● **Directions for this task**
Beneath this instruction is a listing; print exactly the lines in it starting at the line that contains "C3: 82pF (DGND, U1/PF1)" and going through the line that contains "J6 pin 2: 3V3 -> DGND".

● **Records for the exercise**
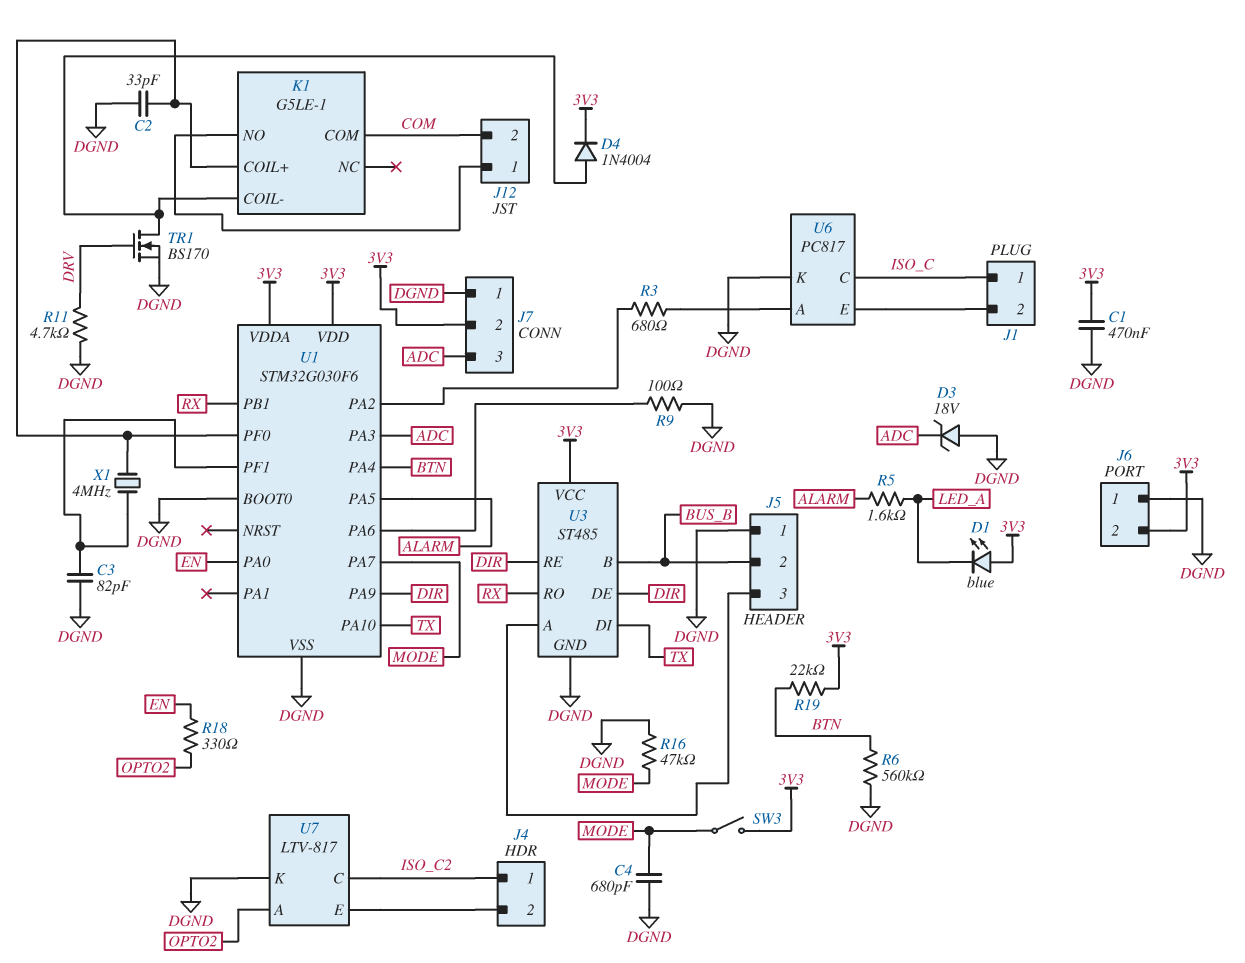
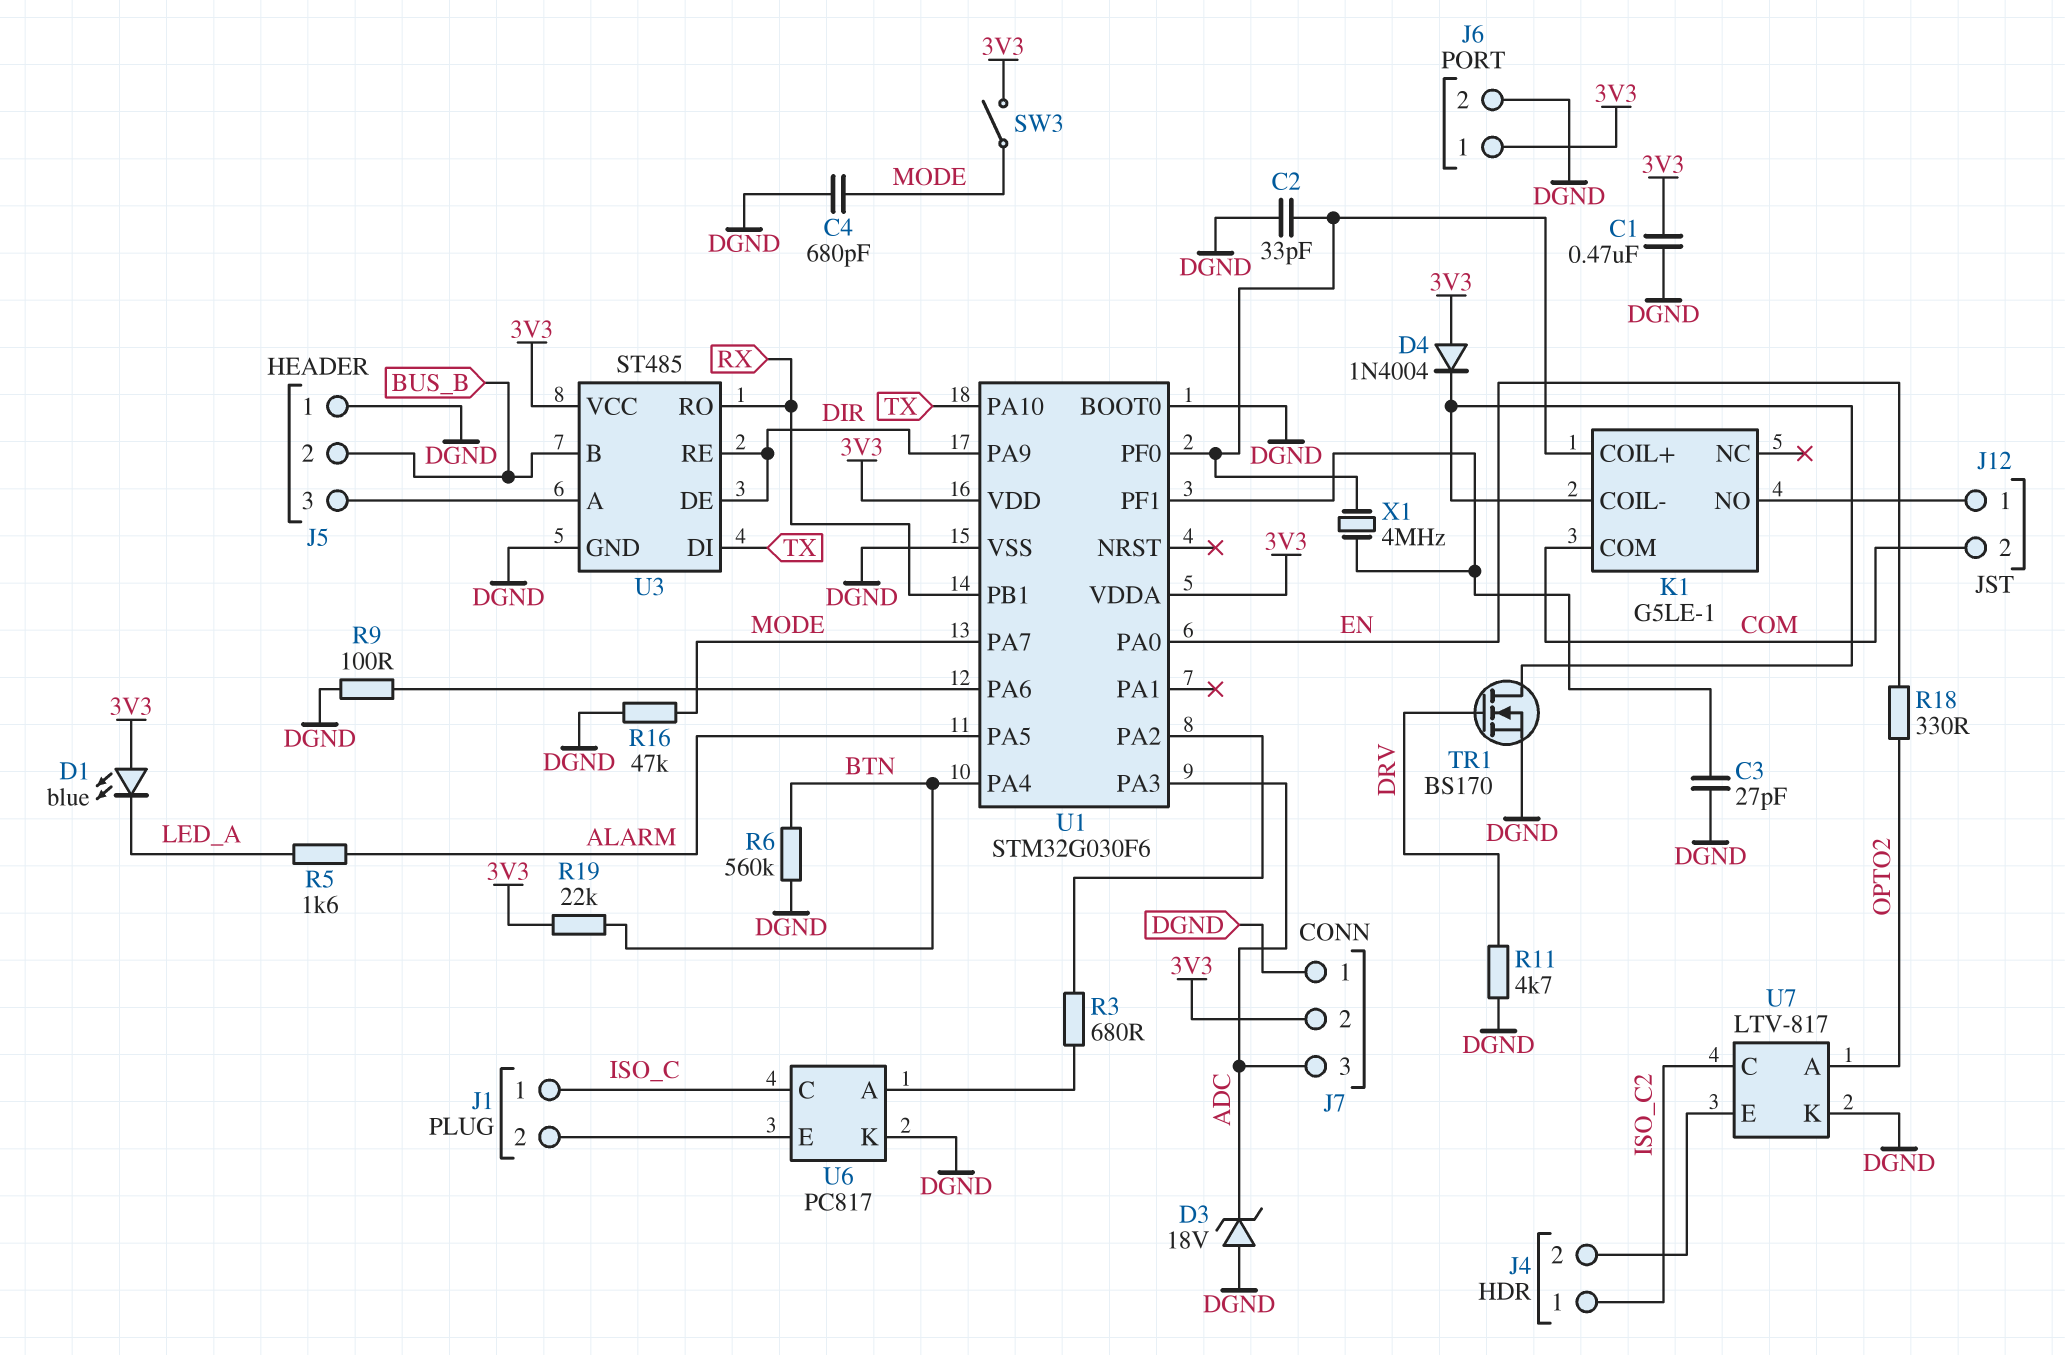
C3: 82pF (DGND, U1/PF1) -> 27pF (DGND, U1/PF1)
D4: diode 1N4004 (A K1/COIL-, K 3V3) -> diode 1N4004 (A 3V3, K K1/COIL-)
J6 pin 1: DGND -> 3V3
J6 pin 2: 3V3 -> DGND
==
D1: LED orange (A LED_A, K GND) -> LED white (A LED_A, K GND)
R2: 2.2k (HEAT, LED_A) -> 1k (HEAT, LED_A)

● **Reply to the exercise**
C3: 82pF (DGND, U1/PF1) -> 27pF (DGND, U1/PF1)
D4: diode 1N4004 (A K1/COIL-, K 3V3) -> diode 1N4004 (A 3V3, K K1/COIL-)
J6 pin 1: DGND -> 3V3
J6 pin 2: 3V3 -> DGND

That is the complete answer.